• [What to work on]
Find the line with "(437, 299) = (444, 268): none" in the records below. Copy it and every line after it, up to and including the line with "camera: 25 degrees right, 10 degrees up".

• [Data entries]
↓↓↓
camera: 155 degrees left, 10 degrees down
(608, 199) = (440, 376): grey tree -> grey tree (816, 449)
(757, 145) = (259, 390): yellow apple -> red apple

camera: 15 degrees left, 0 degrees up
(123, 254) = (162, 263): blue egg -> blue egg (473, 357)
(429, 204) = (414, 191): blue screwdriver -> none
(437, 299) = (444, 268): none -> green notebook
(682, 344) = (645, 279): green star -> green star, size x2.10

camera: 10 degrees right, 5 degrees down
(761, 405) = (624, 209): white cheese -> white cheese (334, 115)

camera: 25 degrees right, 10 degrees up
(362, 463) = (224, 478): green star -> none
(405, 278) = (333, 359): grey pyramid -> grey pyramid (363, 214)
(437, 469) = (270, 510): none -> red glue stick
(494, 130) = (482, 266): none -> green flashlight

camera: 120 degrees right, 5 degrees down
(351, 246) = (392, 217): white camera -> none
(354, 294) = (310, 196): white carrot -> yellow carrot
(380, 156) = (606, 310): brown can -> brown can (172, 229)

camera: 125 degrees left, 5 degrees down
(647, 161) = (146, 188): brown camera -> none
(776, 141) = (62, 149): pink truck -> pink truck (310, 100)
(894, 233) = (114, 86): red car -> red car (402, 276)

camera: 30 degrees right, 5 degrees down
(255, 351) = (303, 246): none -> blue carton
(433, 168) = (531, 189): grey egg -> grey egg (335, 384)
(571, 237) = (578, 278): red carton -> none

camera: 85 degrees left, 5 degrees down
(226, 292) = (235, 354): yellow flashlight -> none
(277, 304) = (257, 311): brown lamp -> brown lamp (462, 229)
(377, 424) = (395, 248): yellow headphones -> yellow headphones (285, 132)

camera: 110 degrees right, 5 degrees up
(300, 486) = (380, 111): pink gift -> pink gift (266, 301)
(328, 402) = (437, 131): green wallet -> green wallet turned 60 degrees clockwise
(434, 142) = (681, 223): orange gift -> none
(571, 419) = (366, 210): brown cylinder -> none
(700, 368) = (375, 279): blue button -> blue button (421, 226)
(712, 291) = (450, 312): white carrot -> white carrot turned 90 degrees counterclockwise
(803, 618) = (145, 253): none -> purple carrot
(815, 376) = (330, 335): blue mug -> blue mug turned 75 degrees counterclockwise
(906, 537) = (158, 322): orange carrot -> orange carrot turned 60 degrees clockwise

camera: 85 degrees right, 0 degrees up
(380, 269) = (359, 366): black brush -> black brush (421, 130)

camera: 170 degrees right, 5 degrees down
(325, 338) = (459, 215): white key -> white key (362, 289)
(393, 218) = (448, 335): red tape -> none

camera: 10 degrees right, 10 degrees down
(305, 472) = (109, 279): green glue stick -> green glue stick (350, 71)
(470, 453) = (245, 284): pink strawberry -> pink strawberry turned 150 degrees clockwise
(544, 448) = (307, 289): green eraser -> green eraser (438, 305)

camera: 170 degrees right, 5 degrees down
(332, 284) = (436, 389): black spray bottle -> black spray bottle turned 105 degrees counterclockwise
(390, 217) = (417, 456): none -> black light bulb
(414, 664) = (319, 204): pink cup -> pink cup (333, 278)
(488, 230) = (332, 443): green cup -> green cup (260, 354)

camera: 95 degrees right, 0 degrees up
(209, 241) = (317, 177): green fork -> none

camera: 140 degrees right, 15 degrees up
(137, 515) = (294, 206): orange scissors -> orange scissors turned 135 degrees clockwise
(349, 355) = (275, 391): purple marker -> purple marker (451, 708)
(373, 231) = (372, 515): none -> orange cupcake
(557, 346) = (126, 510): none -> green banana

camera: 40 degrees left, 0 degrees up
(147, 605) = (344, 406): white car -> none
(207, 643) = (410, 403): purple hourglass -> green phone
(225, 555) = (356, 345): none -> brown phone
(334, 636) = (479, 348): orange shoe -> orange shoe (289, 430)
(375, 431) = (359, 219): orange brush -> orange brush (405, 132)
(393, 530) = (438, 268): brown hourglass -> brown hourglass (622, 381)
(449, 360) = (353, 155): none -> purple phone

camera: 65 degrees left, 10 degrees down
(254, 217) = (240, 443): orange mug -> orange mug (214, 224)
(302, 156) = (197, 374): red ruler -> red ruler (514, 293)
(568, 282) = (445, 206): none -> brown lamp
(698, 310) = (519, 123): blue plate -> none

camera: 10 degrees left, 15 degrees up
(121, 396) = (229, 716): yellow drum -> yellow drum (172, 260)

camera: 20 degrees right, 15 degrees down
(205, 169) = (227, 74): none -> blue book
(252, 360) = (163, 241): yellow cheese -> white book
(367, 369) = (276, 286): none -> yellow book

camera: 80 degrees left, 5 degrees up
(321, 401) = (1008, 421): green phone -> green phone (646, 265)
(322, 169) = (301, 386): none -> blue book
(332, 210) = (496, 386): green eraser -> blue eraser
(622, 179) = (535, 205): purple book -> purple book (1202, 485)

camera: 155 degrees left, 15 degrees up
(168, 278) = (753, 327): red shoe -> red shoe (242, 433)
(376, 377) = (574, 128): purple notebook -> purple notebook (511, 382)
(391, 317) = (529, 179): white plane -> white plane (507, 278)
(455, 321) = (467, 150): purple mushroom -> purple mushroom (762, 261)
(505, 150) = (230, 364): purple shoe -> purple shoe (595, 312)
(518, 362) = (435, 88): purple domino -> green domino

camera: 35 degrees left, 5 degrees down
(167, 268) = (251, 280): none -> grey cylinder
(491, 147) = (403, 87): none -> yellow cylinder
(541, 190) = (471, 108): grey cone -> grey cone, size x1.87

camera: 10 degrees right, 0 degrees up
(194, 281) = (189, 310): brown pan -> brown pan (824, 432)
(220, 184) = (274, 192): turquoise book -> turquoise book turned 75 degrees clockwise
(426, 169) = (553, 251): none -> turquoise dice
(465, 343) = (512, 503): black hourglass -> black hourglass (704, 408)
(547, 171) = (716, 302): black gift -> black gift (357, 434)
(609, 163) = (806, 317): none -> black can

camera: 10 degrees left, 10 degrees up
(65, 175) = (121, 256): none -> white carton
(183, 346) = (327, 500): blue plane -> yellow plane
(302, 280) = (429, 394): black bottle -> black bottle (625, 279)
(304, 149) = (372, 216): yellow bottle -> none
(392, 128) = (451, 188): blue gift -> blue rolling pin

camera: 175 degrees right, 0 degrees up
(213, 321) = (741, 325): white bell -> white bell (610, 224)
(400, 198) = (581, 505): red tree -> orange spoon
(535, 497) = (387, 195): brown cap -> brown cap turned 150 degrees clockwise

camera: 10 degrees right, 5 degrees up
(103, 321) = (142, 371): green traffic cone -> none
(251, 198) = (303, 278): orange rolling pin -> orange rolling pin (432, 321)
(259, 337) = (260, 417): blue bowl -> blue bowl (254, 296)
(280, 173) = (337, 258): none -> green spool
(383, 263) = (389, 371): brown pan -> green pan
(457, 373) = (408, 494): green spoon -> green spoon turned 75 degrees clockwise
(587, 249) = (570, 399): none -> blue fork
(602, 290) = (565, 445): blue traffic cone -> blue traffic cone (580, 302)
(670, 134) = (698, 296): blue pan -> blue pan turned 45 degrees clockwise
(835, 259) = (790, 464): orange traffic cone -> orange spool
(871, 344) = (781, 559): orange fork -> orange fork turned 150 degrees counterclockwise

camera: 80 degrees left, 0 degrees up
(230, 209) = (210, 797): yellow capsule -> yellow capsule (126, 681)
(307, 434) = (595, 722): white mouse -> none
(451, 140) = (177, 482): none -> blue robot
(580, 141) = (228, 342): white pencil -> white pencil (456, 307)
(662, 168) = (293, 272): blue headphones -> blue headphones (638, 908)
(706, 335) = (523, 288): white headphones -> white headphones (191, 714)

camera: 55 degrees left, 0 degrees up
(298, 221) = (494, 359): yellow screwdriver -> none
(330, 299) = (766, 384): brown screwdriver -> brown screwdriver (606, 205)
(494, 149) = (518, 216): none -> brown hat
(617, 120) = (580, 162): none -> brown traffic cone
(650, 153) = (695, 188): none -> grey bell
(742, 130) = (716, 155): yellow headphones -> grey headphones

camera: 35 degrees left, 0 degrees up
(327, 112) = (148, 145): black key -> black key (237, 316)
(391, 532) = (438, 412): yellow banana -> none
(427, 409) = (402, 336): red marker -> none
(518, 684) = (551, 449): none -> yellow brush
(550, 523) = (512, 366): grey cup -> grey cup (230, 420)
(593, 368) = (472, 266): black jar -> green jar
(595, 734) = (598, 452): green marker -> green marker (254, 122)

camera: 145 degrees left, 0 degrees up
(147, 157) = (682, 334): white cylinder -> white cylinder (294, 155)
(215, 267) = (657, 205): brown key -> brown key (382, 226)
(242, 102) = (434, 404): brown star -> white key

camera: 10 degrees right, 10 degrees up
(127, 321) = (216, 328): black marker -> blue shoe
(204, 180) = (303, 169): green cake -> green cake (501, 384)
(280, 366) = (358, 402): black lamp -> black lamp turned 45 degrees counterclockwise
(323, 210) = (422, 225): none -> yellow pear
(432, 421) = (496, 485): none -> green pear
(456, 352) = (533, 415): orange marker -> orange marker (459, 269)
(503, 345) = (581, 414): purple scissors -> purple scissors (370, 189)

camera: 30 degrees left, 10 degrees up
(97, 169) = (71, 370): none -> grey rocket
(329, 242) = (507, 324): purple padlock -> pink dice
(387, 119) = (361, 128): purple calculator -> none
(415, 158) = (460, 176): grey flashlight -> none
↑↑↑
• [Exercise output]
(437, 299) = (444, 268): none -> green notebook
(682, 344) = (645, 279): green star -> green star, size x2.10

camera: 10 degrees right, 5 degrees down
(761, 405) = (624, 209): white cheese -> white cheese (334, 115)

camera: 25 degrees right, 10 degrees up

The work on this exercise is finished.